### WHAT IS REQUIRED
From the line containing "camera: 60 degrees left, 20 degrees up" down to the last line of the material, output each line exactly as it appears, excluding pictures.
┌─ GIVEN DATA
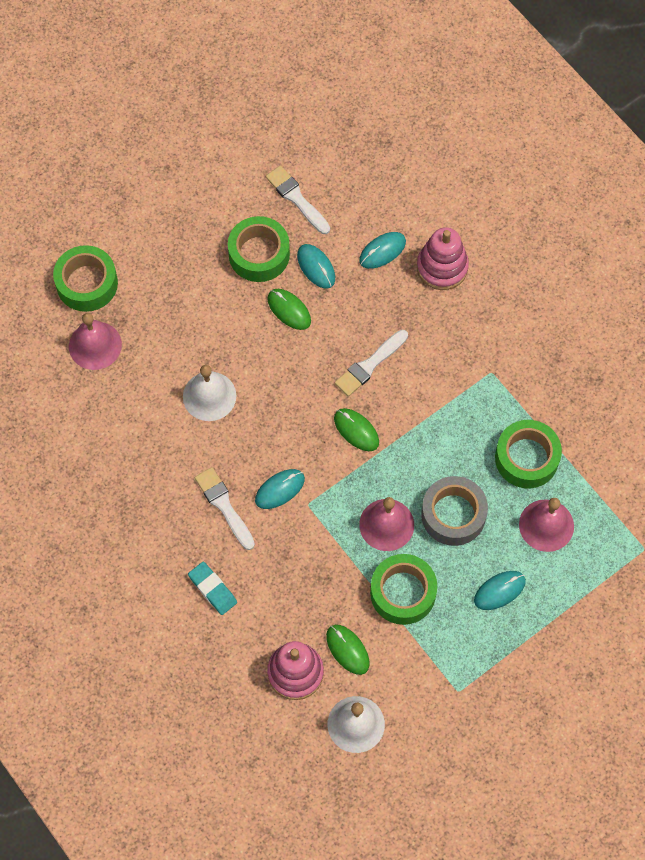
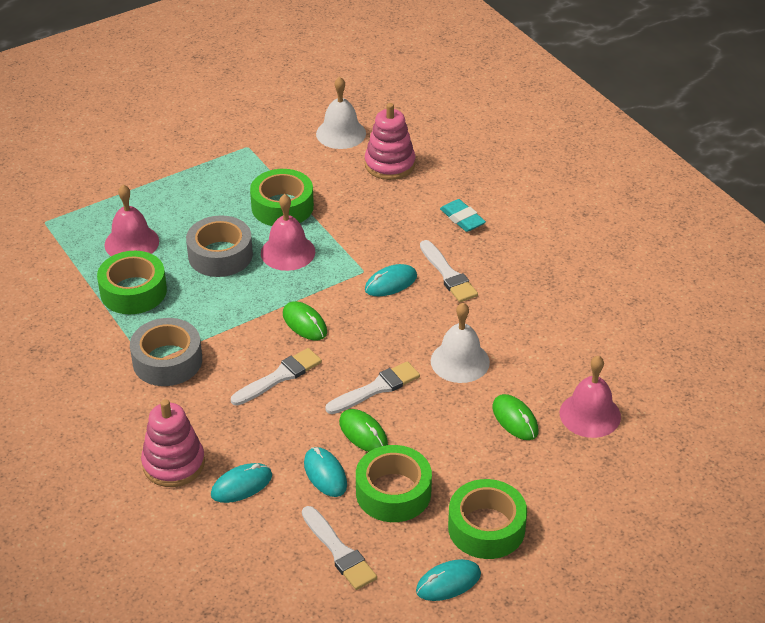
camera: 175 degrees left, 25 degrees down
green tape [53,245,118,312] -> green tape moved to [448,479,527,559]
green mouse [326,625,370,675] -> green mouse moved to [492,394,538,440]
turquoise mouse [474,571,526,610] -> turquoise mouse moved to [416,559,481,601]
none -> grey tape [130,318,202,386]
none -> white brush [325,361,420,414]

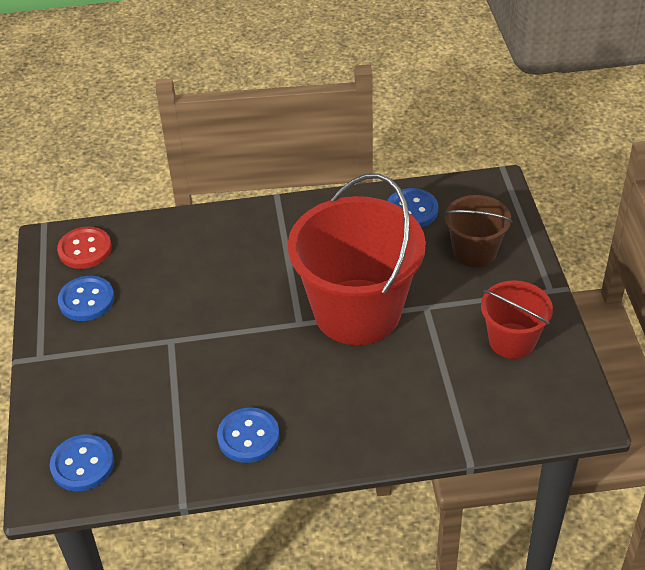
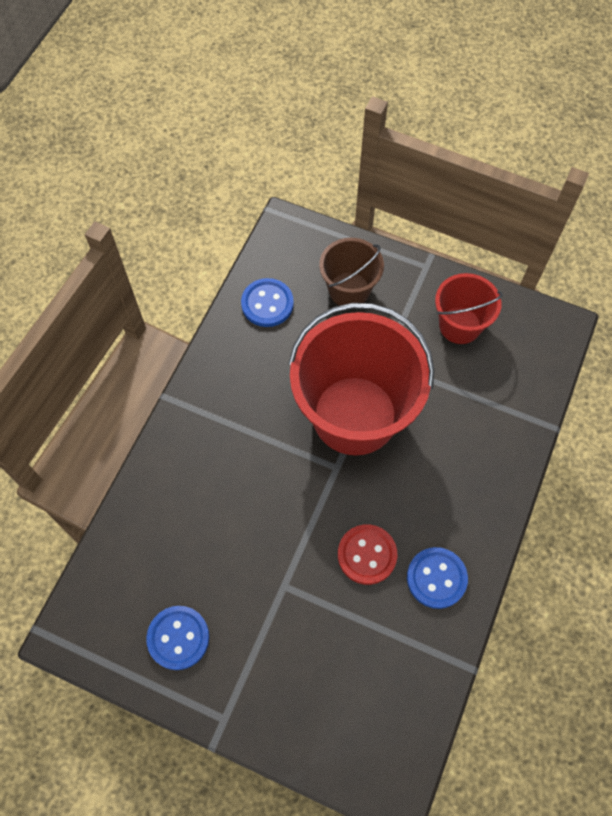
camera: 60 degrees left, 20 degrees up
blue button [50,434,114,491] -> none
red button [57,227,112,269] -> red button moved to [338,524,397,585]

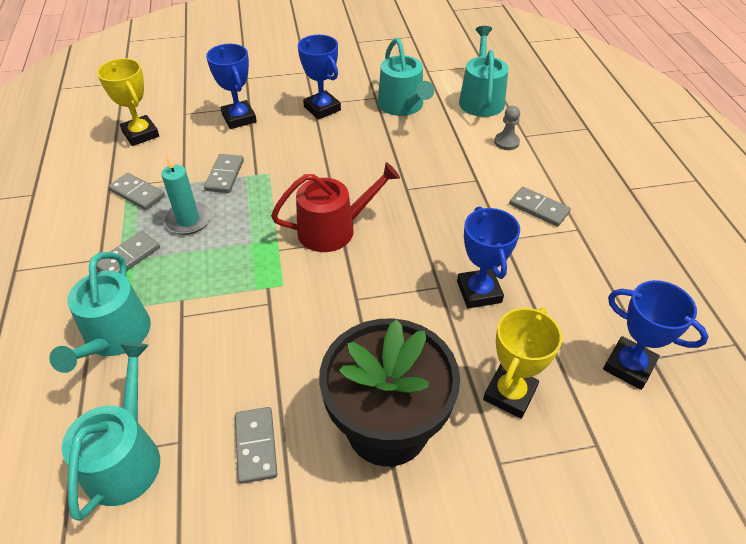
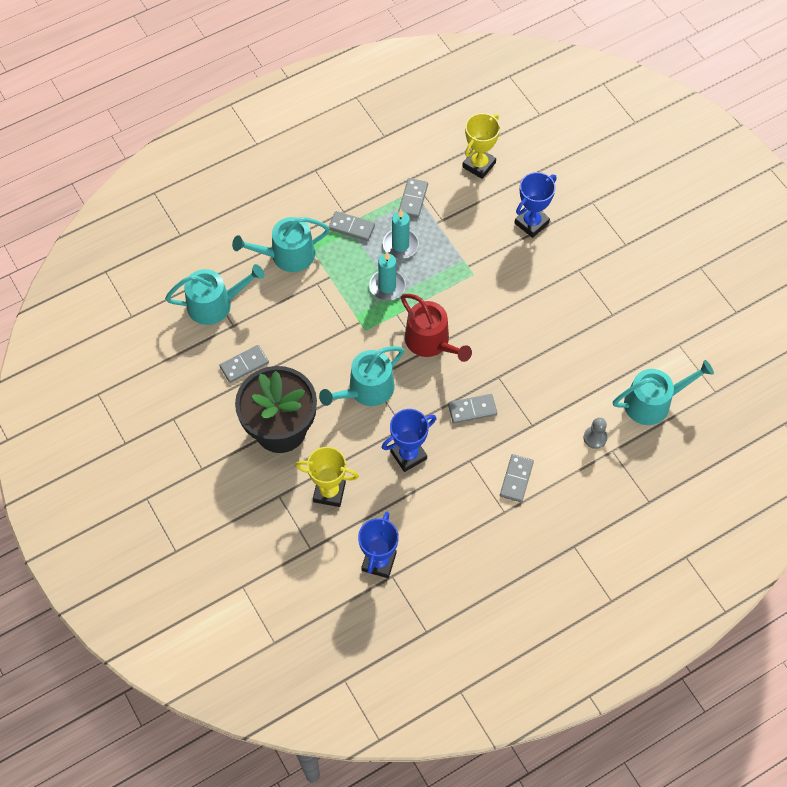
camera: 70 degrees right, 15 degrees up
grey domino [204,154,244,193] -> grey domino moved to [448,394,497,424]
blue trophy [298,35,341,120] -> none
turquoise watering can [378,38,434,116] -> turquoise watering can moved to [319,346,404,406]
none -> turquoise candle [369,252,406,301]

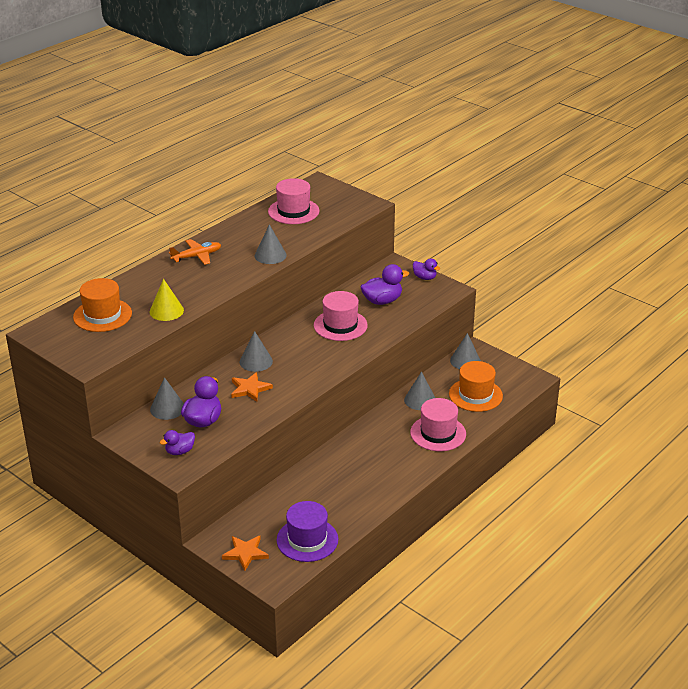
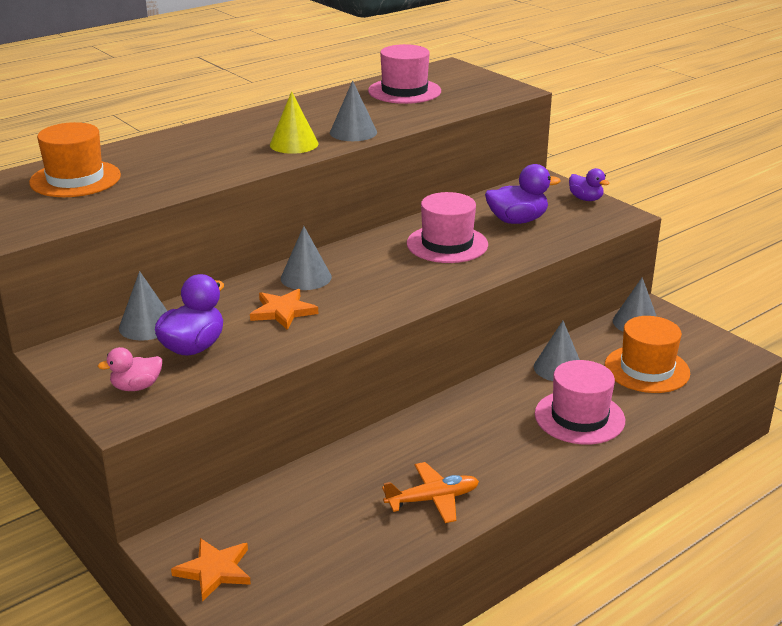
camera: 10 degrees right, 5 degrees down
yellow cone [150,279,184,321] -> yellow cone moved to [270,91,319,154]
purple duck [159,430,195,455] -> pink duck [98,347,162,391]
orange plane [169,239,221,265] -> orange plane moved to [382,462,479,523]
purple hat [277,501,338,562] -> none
└─
### COMPLETED TASK
camera: 60 degrees left, 20 degrees up
blue button [50,434,114,491] -> none
red button [57,227,112,269] -> red button moved to [338,524,397,585]

camera: 70 degrees right, 15 degrees up
grey domino [204,154,244,193] -> grey domino moved to [448,394,497,424]
blue trophy [298,35,341,120] -> none
turquoise watering can [378,38,434,116] -> turquoise watering can moved to [319,346,404,406]
none -> turquoise candle [369,252,406,301]

camera: 10 degrees right, 5 degrees down
yellow cone [150,279,184,321] -> yellow cone moved to [270,91,319,154]
purple duck [159,430,195,455] -> pink duck [98,347,162,391]
orange plane [169,239,221,265] -> orange plane moved to [382,462,479,523]
purple hat [277,501,338,562] -> none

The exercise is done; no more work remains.